◆ What the exercise asks
How many lines in the data below contain the word "Golubev"? Reply with the number alone.

◆ Input records
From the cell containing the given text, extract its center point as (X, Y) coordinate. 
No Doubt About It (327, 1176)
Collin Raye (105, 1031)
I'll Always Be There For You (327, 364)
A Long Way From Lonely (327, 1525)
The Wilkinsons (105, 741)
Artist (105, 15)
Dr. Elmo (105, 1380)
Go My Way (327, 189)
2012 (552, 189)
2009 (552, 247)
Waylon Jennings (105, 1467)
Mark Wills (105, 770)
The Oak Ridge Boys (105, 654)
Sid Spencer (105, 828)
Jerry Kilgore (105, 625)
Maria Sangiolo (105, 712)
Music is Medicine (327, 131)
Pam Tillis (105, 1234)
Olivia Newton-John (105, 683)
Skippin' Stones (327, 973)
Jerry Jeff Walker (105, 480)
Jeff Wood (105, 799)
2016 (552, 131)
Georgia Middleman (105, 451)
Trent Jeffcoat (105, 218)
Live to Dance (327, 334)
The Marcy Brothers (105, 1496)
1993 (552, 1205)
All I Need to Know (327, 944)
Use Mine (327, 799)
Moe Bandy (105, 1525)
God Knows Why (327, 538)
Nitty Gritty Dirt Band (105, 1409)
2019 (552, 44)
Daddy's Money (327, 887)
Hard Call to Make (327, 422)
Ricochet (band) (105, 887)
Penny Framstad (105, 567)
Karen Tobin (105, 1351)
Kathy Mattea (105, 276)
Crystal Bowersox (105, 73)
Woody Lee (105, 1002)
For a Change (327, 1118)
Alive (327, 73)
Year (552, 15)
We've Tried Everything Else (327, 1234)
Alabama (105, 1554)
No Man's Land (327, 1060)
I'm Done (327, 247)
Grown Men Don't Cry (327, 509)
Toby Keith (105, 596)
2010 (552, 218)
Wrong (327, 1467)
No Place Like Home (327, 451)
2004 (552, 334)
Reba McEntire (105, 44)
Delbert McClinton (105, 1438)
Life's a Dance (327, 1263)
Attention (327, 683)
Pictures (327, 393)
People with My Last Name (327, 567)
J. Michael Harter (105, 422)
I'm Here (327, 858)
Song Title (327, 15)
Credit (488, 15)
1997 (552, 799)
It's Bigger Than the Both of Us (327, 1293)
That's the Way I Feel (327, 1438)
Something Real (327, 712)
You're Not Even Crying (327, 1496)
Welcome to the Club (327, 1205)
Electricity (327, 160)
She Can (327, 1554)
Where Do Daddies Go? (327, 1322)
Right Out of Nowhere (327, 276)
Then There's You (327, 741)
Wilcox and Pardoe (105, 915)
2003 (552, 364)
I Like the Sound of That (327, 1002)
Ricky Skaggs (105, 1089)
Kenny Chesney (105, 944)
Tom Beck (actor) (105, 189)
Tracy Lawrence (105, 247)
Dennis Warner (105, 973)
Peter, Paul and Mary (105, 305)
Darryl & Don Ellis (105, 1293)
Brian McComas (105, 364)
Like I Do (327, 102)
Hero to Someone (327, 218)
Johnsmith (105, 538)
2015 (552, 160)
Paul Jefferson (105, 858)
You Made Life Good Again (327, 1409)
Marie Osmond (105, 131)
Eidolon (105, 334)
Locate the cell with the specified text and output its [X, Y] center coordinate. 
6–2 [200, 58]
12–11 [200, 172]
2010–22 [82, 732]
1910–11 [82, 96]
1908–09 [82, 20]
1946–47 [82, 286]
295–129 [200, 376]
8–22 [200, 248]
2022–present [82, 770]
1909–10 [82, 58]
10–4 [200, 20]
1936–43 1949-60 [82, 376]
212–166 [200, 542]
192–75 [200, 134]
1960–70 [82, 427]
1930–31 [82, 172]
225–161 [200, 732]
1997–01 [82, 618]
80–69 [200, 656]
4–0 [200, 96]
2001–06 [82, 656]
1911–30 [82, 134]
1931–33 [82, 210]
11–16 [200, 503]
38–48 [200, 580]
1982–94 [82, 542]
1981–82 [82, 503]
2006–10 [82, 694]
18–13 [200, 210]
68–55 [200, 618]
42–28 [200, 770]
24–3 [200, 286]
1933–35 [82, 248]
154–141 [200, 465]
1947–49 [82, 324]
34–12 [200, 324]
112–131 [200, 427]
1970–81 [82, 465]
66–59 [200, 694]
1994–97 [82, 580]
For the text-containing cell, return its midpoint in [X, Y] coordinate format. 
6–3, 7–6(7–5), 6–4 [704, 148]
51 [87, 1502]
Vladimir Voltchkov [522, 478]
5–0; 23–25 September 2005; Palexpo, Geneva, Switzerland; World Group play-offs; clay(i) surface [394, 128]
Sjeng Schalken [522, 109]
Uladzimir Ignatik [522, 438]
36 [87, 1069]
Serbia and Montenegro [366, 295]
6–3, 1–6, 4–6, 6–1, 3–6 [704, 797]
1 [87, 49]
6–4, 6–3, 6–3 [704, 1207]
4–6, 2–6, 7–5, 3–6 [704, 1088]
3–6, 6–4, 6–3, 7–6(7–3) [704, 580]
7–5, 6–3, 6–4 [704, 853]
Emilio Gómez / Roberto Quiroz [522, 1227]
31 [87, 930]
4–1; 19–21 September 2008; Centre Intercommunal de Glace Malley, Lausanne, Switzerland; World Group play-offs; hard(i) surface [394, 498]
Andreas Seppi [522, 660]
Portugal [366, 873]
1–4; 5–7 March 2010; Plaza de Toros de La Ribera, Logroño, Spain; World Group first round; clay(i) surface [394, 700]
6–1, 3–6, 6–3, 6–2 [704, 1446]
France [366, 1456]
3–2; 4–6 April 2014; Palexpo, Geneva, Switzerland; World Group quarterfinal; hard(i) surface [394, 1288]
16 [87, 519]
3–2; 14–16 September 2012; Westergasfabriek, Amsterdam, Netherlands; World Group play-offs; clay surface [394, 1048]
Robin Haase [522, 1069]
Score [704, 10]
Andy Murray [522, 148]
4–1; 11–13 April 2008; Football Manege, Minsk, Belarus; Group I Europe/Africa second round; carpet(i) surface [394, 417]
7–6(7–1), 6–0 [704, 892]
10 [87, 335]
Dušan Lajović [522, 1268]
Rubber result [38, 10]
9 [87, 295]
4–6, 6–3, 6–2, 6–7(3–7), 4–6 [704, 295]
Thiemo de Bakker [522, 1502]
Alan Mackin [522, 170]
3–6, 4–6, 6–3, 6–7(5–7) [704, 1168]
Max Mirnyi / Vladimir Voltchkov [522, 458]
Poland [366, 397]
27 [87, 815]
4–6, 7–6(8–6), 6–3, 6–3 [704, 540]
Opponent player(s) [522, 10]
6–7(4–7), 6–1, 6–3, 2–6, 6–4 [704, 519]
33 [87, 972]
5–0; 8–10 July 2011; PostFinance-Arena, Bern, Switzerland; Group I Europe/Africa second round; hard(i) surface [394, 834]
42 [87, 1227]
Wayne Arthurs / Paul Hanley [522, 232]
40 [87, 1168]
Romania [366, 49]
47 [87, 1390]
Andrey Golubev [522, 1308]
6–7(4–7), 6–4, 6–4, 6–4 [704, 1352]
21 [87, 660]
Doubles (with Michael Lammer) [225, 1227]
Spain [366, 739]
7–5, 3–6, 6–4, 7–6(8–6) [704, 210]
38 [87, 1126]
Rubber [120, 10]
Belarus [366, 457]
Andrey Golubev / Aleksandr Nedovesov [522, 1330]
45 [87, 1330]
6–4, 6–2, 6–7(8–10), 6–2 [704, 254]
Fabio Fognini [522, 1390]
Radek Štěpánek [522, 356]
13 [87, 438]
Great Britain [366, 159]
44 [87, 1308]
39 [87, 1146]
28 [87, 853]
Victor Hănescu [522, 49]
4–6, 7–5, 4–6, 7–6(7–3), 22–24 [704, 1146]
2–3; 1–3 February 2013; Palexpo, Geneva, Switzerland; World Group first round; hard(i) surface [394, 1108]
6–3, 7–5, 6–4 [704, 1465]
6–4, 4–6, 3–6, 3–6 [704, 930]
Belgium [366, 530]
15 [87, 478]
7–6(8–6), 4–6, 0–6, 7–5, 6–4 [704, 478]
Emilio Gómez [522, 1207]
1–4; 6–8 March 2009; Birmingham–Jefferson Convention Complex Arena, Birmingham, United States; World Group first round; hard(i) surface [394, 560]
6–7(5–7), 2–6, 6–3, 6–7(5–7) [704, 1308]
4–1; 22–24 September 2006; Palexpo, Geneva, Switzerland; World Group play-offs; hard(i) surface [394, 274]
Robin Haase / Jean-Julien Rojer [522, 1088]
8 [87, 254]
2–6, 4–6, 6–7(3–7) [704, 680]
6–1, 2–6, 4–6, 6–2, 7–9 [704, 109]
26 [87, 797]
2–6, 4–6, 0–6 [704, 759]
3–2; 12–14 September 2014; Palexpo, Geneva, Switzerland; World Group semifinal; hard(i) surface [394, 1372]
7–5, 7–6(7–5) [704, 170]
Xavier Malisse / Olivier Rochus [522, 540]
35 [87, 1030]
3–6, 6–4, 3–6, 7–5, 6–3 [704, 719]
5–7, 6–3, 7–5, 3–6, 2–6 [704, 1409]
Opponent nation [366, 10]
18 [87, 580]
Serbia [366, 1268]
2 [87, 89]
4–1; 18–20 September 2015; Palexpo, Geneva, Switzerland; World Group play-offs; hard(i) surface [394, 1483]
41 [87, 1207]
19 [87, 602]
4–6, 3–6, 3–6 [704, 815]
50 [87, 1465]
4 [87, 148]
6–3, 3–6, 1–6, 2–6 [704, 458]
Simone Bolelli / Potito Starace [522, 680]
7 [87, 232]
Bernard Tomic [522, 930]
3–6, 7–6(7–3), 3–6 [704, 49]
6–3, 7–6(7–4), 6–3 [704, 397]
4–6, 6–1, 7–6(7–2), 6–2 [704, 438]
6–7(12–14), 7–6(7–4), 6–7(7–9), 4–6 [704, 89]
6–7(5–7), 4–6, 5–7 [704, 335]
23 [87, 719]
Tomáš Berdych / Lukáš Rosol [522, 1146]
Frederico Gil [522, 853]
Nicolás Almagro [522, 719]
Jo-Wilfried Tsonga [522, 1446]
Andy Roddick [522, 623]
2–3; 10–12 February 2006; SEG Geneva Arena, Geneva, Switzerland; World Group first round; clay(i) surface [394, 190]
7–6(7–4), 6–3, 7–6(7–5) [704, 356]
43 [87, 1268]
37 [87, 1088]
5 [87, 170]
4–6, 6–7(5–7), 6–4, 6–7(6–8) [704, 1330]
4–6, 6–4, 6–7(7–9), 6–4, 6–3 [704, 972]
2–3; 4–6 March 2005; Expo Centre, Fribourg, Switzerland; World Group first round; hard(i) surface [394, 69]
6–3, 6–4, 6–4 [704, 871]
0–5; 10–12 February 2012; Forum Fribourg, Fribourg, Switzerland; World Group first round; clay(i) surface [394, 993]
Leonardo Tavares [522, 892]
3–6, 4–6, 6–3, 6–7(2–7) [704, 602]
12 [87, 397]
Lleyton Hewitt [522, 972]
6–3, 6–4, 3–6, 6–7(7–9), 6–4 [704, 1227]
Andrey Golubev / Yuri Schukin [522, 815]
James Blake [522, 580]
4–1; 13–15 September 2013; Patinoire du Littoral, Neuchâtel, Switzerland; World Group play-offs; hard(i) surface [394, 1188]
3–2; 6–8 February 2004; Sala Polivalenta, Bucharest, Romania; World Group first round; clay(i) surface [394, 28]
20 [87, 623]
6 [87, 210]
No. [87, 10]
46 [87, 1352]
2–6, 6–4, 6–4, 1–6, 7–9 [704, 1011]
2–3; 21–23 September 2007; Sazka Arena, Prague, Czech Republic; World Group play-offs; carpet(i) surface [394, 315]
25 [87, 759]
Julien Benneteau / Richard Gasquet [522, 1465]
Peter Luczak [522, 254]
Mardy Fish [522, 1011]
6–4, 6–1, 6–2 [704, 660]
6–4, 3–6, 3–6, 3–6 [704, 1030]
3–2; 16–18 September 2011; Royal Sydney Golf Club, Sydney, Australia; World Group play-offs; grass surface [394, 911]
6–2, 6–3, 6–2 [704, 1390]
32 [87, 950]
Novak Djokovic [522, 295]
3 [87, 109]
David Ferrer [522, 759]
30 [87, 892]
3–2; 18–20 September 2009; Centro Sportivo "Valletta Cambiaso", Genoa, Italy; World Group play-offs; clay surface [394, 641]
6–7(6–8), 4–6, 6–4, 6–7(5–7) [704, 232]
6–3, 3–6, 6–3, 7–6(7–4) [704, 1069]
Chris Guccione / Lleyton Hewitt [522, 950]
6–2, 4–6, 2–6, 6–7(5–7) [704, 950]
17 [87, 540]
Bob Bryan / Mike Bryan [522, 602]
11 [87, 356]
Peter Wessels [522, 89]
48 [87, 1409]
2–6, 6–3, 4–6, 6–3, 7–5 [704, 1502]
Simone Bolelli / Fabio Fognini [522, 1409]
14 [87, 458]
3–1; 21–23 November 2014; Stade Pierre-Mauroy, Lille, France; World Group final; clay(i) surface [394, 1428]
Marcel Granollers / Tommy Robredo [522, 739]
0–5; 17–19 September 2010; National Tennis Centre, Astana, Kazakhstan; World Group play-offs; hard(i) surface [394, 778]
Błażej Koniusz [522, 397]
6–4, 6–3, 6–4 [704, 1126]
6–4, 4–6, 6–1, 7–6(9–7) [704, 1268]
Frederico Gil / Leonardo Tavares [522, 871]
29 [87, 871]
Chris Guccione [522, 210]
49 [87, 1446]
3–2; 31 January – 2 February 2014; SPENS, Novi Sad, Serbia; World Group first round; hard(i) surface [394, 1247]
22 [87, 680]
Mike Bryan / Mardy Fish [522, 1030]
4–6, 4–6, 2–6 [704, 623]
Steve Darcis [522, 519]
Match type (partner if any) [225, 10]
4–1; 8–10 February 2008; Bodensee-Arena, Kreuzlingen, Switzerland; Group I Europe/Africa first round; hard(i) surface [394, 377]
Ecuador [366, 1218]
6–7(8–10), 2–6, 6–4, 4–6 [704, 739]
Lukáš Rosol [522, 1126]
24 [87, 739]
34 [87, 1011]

◆ Answer in full
3